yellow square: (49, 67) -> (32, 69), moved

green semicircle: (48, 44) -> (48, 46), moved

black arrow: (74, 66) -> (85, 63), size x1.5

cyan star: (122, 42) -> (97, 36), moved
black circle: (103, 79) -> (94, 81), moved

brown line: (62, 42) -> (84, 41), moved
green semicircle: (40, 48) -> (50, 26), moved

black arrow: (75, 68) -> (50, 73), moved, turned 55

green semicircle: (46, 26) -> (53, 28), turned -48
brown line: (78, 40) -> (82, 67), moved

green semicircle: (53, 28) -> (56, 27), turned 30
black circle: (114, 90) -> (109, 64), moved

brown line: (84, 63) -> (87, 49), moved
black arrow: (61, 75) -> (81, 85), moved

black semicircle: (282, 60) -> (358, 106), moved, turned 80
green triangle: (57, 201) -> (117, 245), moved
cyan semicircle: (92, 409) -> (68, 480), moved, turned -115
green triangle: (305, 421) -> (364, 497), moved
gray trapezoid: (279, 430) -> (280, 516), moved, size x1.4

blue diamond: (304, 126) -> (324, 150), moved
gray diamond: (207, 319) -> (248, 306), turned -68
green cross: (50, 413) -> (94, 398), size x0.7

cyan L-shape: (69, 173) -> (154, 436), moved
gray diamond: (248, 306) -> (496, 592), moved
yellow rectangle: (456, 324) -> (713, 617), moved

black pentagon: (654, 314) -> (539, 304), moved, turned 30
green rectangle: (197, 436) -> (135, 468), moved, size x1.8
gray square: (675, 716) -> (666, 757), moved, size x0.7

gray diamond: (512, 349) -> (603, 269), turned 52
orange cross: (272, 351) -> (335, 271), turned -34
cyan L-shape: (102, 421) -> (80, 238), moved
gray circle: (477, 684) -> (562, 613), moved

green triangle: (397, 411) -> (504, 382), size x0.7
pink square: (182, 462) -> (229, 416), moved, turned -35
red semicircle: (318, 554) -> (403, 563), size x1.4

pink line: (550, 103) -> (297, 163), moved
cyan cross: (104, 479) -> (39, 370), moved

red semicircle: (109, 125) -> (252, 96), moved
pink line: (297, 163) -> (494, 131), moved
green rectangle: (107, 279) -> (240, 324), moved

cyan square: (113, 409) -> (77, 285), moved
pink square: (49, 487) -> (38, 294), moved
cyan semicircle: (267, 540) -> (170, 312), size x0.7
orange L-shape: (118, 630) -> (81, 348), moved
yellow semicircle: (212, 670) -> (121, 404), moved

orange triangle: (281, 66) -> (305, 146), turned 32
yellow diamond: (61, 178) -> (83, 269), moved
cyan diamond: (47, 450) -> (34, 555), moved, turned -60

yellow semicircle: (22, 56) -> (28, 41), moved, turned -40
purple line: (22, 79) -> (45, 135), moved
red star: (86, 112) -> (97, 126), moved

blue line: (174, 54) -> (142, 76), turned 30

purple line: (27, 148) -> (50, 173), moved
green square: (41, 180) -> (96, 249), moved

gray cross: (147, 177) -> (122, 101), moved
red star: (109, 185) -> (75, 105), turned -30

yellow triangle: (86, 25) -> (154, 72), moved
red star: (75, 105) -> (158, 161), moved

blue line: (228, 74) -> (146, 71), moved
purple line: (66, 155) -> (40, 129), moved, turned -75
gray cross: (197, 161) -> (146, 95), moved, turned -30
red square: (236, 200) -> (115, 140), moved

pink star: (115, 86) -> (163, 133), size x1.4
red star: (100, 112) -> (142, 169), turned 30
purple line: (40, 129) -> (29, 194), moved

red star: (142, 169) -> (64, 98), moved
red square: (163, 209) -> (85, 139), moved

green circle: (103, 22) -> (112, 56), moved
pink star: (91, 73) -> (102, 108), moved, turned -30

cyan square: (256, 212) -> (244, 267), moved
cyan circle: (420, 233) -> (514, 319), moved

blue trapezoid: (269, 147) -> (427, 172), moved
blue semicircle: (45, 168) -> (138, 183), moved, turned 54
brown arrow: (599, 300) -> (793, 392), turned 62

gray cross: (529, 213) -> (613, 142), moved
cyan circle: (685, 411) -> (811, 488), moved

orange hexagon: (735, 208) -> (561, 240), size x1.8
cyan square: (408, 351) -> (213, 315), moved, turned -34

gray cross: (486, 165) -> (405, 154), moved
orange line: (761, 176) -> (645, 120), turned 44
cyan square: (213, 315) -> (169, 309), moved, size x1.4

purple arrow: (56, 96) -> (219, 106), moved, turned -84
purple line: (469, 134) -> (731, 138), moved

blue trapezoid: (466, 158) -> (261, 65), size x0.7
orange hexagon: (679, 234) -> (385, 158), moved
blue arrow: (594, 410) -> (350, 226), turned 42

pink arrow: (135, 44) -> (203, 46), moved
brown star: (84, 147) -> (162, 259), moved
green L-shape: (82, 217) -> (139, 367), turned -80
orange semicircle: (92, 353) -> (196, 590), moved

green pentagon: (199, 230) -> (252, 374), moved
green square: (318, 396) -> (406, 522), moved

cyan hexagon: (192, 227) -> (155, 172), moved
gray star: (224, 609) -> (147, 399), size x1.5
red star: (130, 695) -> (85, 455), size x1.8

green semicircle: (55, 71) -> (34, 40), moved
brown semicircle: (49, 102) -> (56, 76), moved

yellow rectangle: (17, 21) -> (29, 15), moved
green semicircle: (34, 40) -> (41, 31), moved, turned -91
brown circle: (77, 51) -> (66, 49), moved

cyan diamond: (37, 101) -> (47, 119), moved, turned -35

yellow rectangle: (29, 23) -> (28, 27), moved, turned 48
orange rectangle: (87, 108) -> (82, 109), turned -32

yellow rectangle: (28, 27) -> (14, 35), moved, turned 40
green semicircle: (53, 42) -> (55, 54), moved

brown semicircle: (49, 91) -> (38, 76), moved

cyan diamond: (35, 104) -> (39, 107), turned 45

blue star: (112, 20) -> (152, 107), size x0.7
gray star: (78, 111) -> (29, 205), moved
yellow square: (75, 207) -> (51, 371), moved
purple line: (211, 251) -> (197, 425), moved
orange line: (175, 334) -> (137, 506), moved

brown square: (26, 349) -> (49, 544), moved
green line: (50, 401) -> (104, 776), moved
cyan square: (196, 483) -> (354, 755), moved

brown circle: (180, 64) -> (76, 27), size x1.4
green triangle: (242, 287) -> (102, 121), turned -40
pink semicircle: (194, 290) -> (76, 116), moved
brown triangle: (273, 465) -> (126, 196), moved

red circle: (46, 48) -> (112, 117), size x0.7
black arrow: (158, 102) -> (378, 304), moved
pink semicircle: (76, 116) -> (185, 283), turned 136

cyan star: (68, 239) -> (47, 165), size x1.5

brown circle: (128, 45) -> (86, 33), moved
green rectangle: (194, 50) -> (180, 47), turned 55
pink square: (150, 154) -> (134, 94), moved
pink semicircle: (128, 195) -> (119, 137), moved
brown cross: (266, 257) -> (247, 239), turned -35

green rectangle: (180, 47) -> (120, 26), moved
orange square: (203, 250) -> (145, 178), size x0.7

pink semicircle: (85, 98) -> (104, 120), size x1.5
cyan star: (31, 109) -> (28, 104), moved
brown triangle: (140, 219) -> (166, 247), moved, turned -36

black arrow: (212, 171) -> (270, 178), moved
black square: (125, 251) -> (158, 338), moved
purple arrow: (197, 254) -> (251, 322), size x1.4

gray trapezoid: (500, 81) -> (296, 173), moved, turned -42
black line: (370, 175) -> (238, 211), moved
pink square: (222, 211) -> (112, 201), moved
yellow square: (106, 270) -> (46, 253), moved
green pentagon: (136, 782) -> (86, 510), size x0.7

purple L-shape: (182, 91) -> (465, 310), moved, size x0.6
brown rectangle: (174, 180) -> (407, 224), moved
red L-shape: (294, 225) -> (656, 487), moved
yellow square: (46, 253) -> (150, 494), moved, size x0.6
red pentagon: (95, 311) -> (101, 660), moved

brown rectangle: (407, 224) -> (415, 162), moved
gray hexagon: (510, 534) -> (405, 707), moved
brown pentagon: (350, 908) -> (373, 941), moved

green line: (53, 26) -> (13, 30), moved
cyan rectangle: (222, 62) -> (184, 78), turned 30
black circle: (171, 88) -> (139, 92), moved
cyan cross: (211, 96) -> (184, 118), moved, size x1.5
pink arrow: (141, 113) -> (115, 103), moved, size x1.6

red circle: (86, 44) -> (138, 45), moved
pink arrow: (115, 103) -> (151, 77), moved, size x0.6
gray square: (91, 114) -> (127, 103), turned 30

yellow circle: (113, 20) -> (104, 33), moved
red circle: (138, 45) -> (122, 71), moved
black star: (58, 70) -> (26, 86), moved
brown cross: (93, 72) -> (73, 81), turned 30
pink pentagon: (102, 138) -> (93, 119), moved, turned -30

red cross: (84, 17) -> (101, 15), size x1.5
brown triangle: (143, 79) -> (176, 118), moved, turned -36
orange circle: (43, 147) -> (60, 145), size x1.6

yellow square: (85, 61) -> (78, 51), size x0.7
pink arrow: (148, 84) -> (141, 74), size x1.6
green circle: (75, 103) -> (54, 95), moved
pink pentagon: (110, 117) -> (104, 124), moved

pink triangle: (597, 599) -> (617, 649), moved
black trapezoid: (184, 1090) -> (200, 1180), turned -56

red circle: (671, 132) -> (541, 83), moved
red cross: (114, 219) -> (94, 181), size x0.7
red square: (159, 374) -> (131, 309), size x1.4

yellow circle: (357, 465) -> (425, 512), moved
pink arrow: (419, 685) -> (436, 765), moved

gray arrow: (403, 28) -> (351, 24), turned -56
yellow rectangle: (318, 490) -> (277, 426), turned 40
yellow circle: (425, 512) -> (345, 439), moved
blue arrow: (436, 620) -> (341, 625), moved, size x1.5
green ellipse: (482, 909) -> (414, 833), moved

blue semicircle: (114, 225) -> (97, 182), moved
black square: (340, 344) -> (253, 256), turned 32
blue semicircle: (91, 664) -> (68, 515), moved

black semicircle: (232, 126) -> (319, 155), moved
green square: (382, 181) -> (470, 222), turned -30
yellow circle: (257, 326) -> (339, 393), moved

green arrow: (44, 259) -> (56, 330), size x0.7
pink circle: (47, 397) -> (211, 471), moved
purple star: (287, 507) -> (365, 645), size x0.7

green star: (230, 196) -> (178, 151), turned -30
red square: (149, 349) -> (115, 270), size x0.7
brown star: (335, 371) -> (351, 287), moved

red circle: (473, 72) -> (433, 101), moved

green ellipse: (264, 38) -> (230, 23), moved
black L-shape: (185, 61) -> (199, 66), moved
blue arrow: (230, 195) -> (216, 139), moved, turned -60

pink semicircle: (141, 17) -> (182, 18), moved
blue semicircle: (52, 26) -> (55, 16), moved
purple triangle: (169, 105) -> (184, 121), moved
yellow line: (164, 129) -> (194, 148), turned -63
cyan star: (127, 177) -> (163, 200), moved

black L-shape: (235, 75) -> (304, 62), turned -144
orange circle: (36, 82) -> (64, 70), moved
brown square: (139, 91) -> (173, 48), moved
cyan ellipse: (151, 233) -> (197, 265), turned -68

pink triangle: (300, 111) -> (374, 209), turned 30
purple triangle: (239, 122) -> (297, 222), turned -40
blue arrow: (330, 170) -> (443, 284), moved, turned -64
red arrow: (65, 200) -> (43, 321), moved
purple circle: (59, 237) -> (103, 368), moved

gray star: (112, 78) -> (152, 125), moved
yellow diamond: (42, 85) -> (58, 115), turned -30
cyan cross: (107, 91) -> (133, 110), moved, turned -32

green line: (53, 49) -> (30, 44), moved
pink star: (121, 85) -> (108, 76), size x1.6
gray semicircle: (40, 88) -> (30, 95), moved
====
## The task:
Only an exact copy of the lines from the beginning of the listing through the line with "brown line: (62, 42) -> (84, 41), moved", both included, belongs in the answer.

## Expected answer:
yellow square: (49, 67) -> (32, 69), moved

green semicircle: (48, 44) -> (48, 46), moved

black arrow: (74, 66) -> (85, 63), size x1.5

cyan star: (122, 42) -> (97, 36), moved
black circle: (103, 79) -> (94, 81), moved

brown line: (62, 42) -> (84, 41), moved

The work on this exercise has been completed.